[DATA LISTING]

Content starts

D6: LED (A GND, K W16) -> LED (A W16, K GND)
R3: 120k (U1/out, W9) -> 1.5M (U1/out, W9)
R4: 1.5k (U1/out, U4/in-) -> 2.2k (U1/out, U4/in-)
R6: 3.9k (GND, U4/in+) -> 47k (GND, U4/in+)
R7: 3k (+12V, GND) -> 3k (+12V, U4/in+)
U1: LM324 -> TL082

Content ends
Content starts

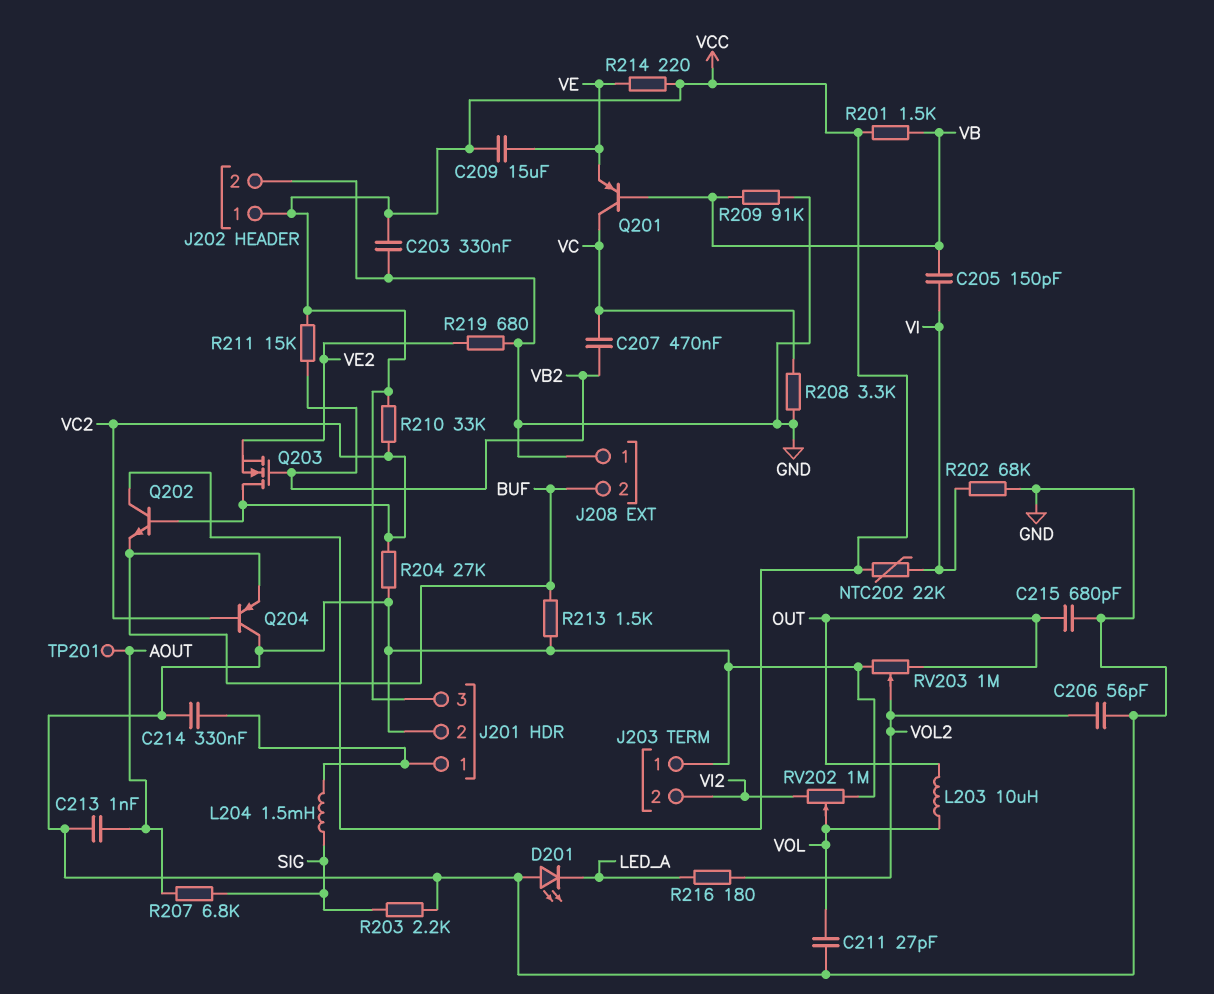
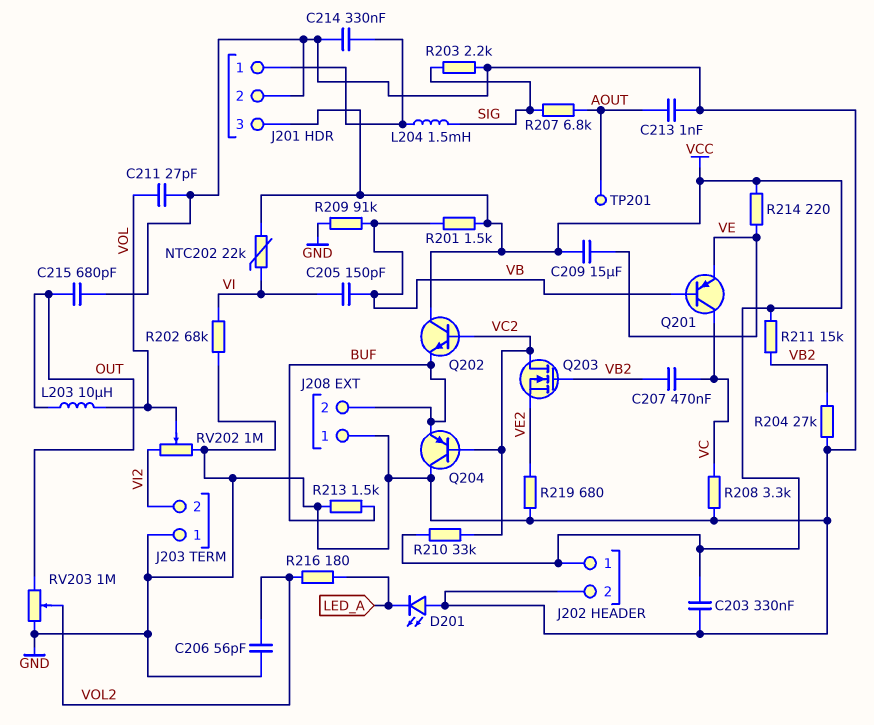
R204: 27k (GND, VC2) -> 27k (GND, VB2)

Content ends

[WHAT THE TASK ASKS] For this task, write out exactly the lines of the entries above, starting at the line with "R4: 1.5k (U1/out, U4/in-)" and ending at the line with "U1: LM324 -> TL082", both included, and no others.

[RESULT]
R4: 1.5k (U1/out, U4/in-) -> 2.2k (U1/out, U4/in-)
R6: 3.9k (GND, U4/in+) -> 47k (GND, U4/in+)
R7: 3k (+12V, GND) -> 3k (+12V, U4/in+)
U1: LM324 -> TL082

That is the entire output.